---------- Extracted information

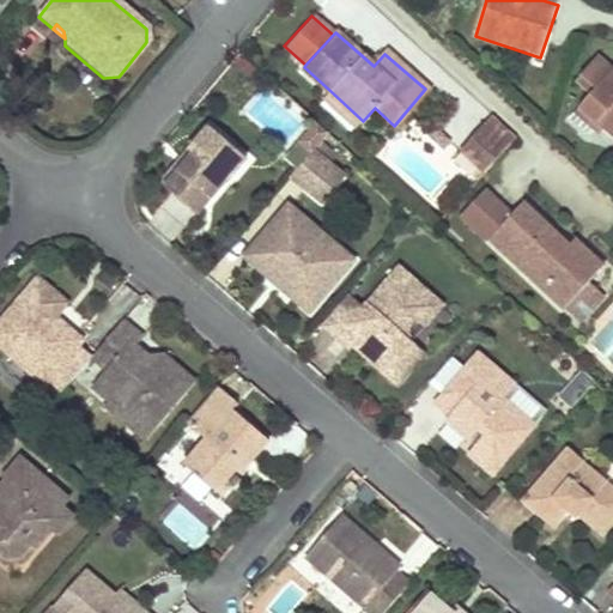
[(599,122),(612,133),(612,70),(611,73),(595,58),(578,77),(594,92),(570,119),(589,135),(599,122)]
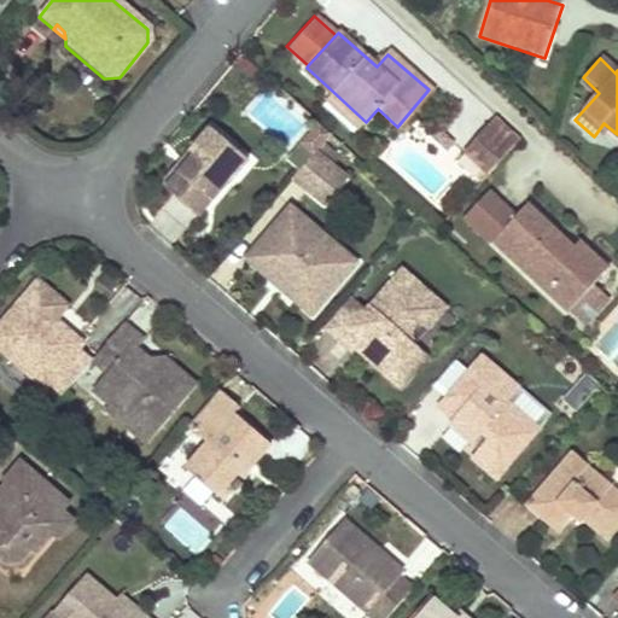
[(326,100),(360,129),(366,122),(333,92),(326,100)]
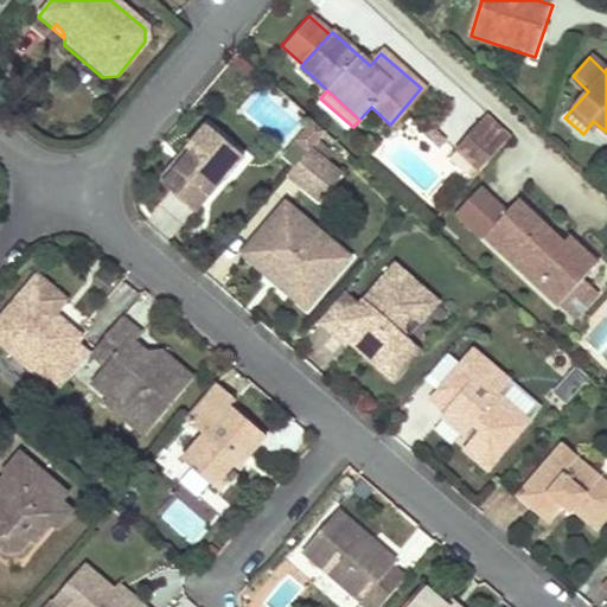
[(510,140),(497,128),(485,116),(466,138),(490,161),(510,140)]
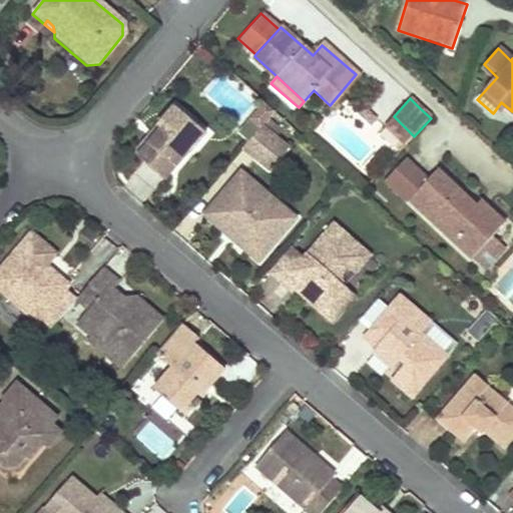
[(131,152),(162,179),(187,151),(180,145),(196,126),(172,105),(131,152)]
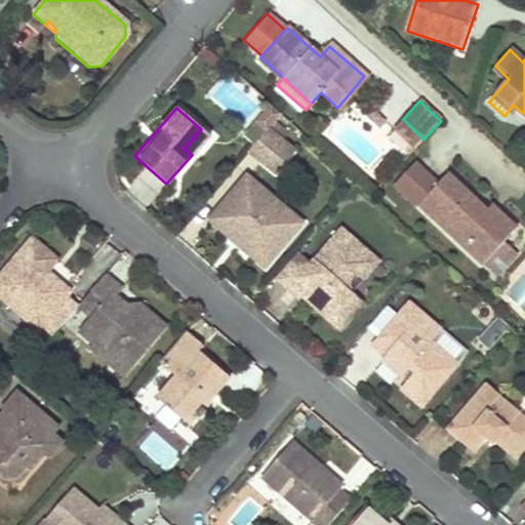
[(403,119),(393,130),(413,151),(423,139),(403,119)]
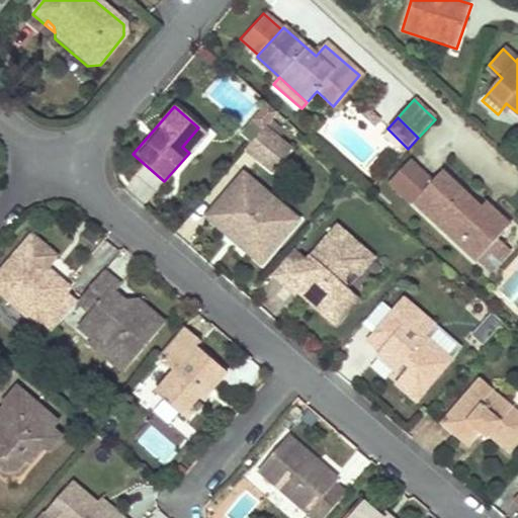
[(284,130),(273,120),(267,127),(278,137),(284,130)]
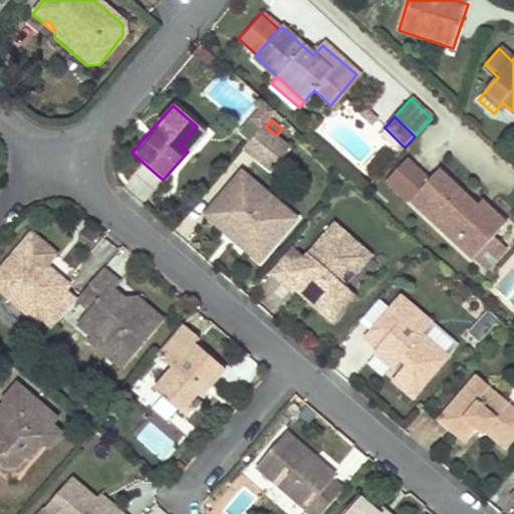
[(190,154),(206,135),(197,126),(181,146),(188,152),(190,154)]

--------------------

▶ **Directions for this task**
Since the listing holds pictures, return everything else in it exactly and omit those.

▶ **Result of the exercise**
[(599,122),(612,133),(612,70),(611,73),(595,58),(578,77),(594,92),(570,119),(589,135),(599,122)]
[(326,100),(360,129),(366,122),(333,92),(326,100)]
[(510,140),(497,128),(485,116),(466,138),(490,161),(510,140)]
[(131,152),(162,179),(187,151),(180,145),(196,126),(172,105),(131,152)]
[(403,119),(393,130),(413,151),(423,139),(403,119)]
[(284,130),(273,120),(267,127),(278,137),(284,130)]
[(190,154),(206,135),(197,126),(181,146),(188,152),(190,154)]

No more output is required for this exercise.